__TASK GOAL__:
The line containing "none -> cyan brick H4:H5 level 2" marks the start of the required copy, which runs to the final line of the entries; return those lines exactly, without any pictures.
+ + + + + + +
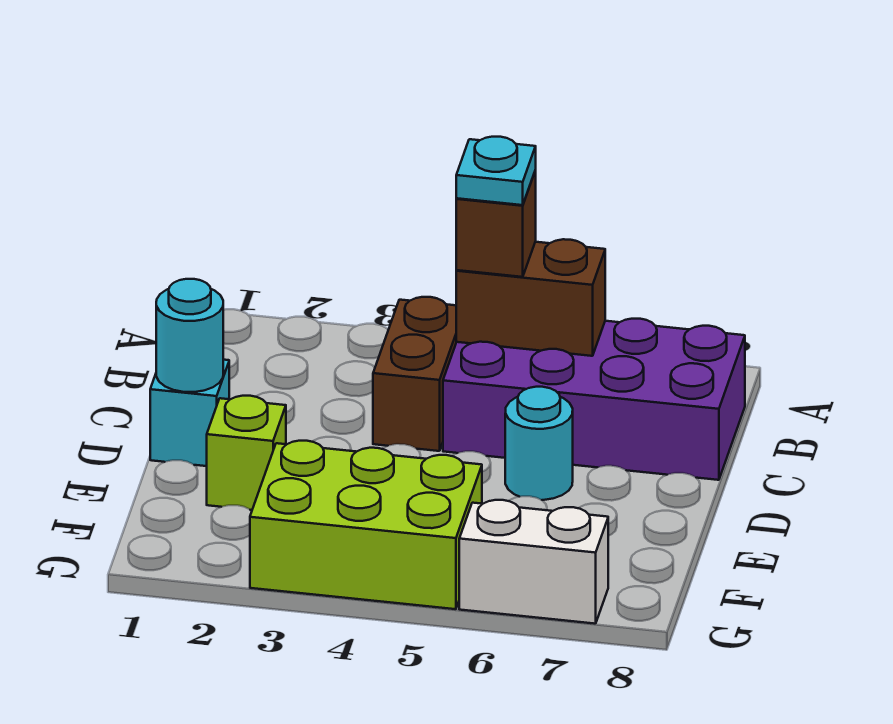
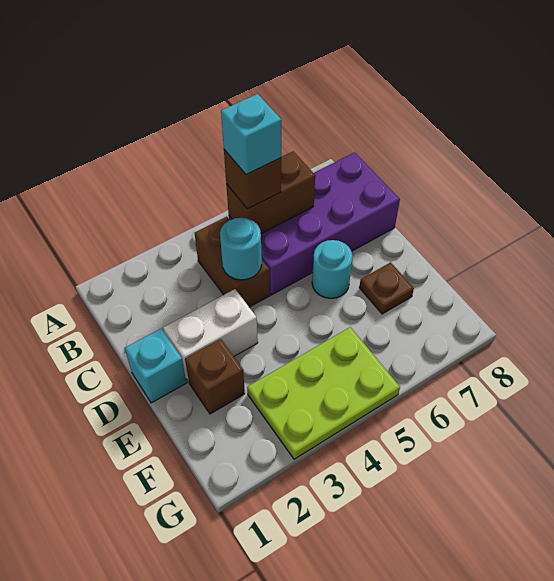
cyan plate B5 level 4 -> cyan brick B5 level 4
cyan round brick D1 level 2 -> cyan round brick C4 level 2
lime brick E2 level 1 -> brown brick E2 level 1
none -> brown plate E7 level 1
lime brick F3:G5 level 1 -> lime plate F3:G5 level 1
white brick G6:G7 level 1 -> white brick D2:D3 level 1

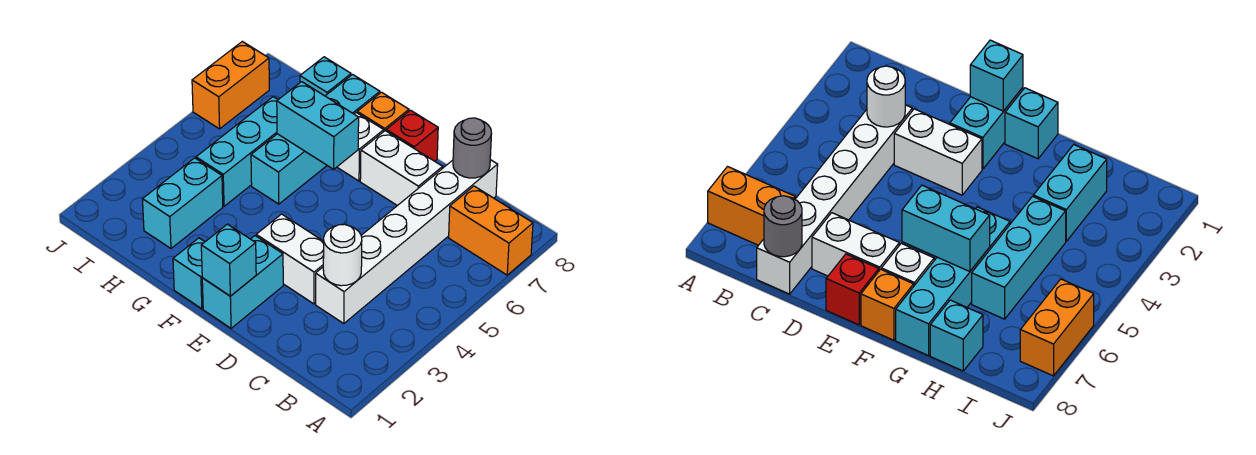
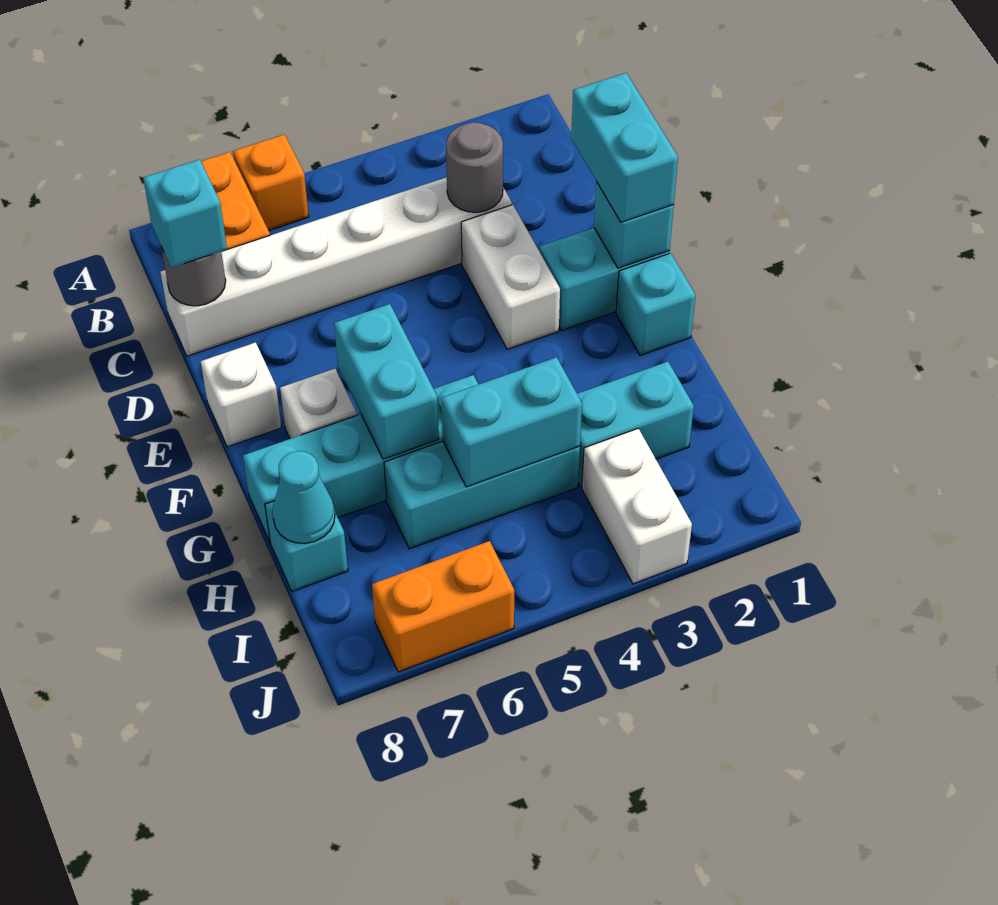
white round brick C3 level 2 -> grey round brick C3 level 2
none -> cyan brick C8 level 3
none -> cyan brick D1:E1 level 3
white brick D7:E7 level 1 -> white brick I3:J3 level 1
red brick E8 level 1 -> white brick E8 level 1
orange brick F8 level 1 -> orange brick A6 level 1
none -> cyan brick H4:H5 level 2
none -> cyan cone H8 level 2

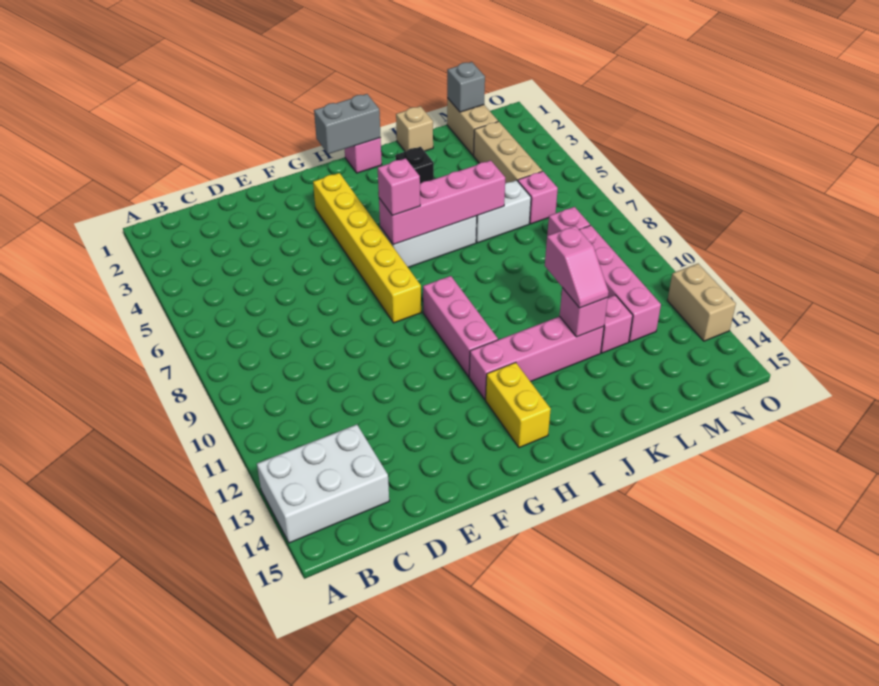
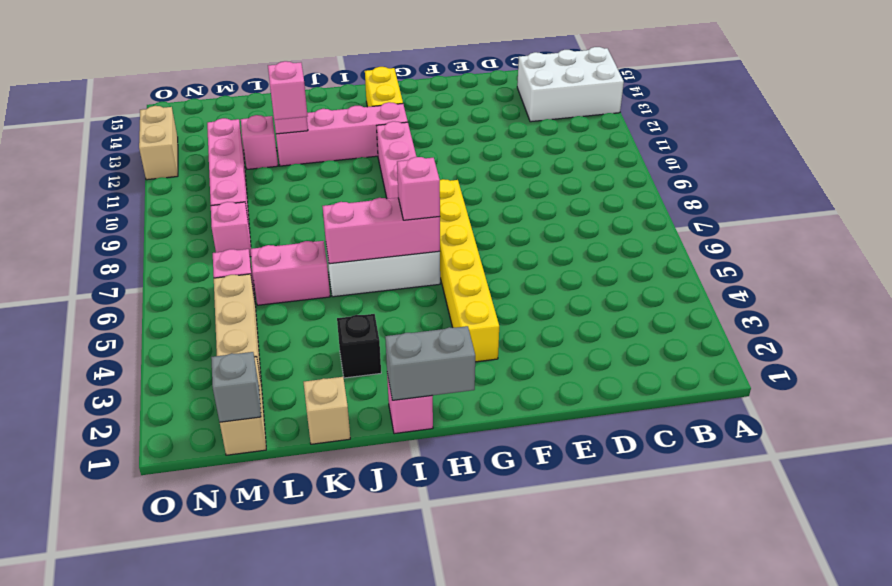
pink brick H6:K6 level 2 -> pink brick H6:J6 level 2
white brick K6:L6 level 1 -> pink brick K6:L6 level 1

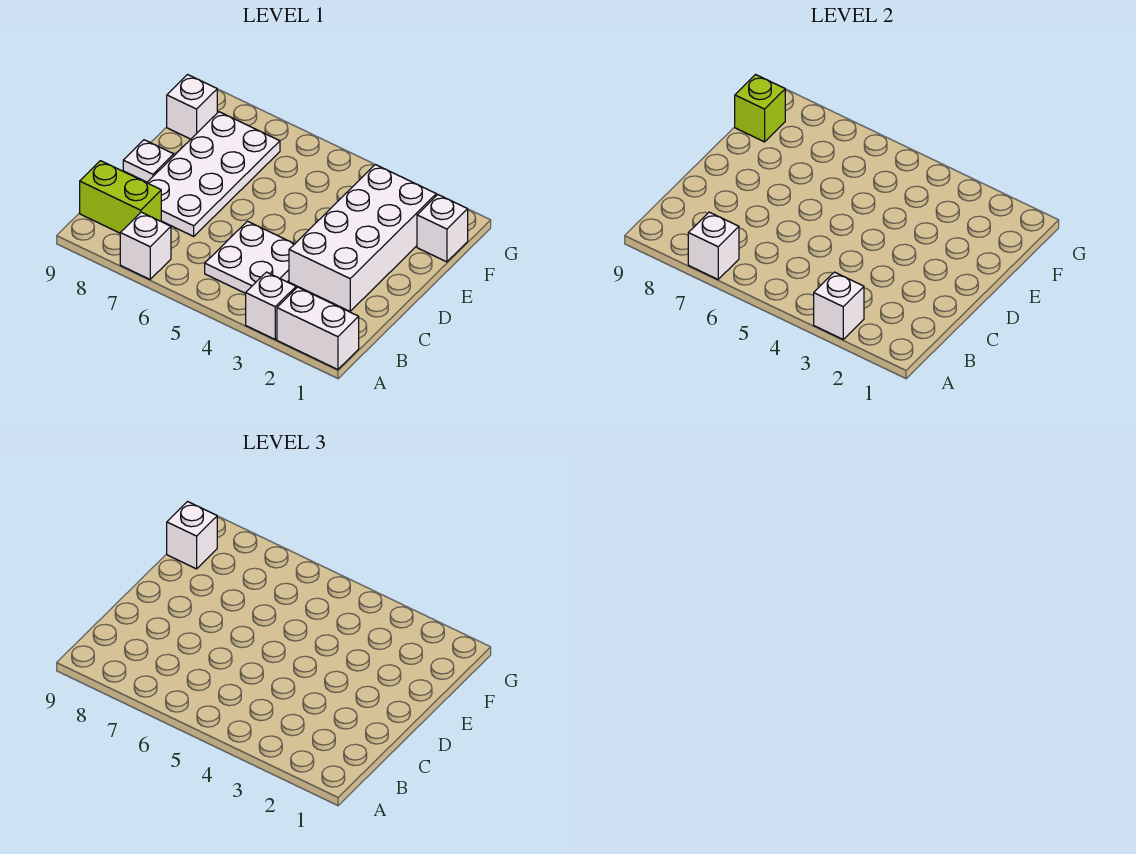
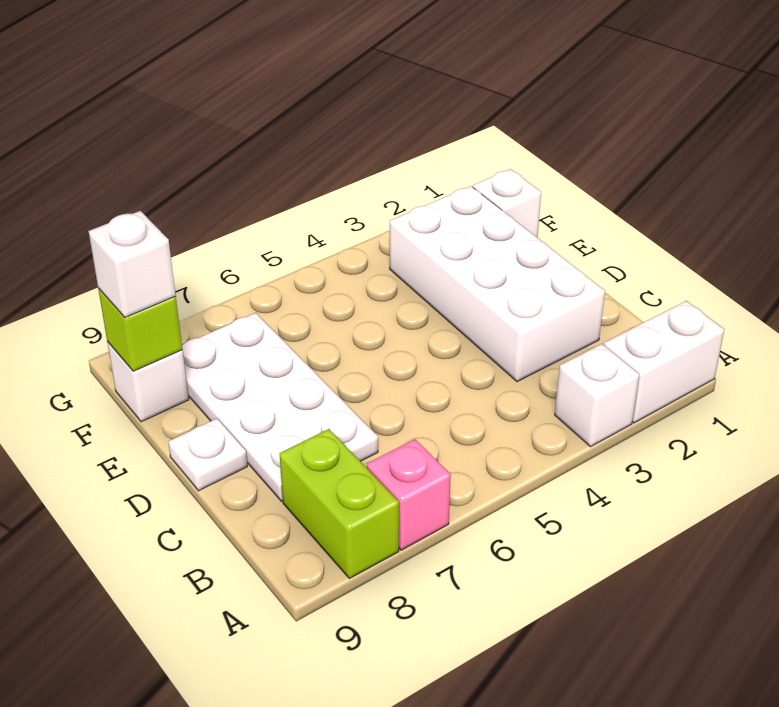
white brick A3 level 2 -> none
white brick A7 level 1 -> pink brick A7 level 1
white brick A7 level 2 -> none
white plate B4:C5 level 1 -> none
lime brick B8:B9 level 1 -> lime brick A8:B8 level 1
+ + + + + + +
__RESPONSE TO THIS TASK__:
none -> cyan brick H4:H5 level 2
none -> cyan cone H8 level 2

pink brick H6:K6 level 2 -> pink brick H6:J6 level 2
white brick K6:L6 level 1 -> pink brick K6:L6 level 1

white brick A3 level 2 -> none
white brick A7 level 1 -> pink brick A7 level 1
white brick A7 level 2 -> none
white plate B4:C5 level 1 -> none
lime brick B8:B9 level 1 -> lime brick A8:B8 level 1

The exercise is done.